▸ **Material provided**

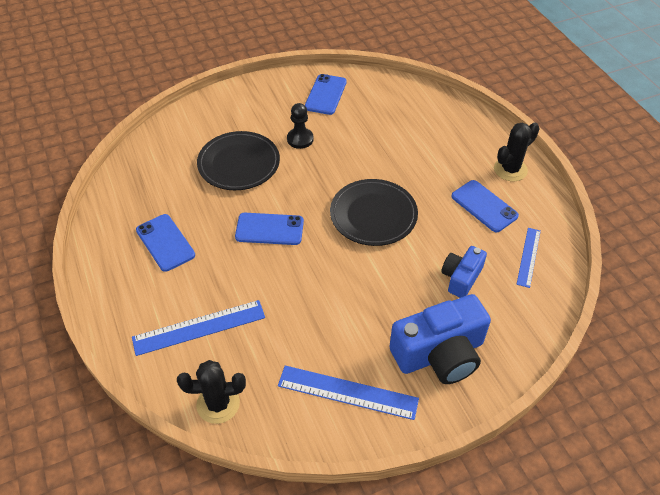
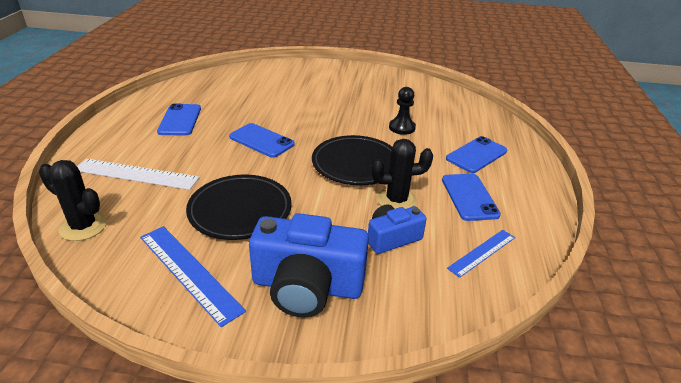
camera: 30 degrees right, 15 degrees down
(199, 328) = (136, 174): blue ruler -> white ruler
(239, 164) = (285, 99): black plate -> black plate (240, 210)
(300, 139) = (347, 102): black pawn -> black pawn (402, 128)
(325, 94) = (396, 86): blue phone -> blue phone (476, 155)
(510, 169) = (522, 182): black cactus -> black cactus (396, 200)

▸ **Goal of the exercise**
The expected response consists solely of the lines from the one with "(199, 328) = (136, 174): blue" through the end of the records, repeated exactly.

▸ **Response to this task**
(199, 328) = (136, 174): blue ruler -> white ruler
(239, 164) = (285, 99): black plate -> black plate (240, 210)
(300, 139) = (347, 102): black pawn -> black pawn (402, 128)
(325, 94) = (396, 86): blue phone -> blue phone (476, 155)
(510, 169) = (522, 182): black cactus -> black cactus (396, 200)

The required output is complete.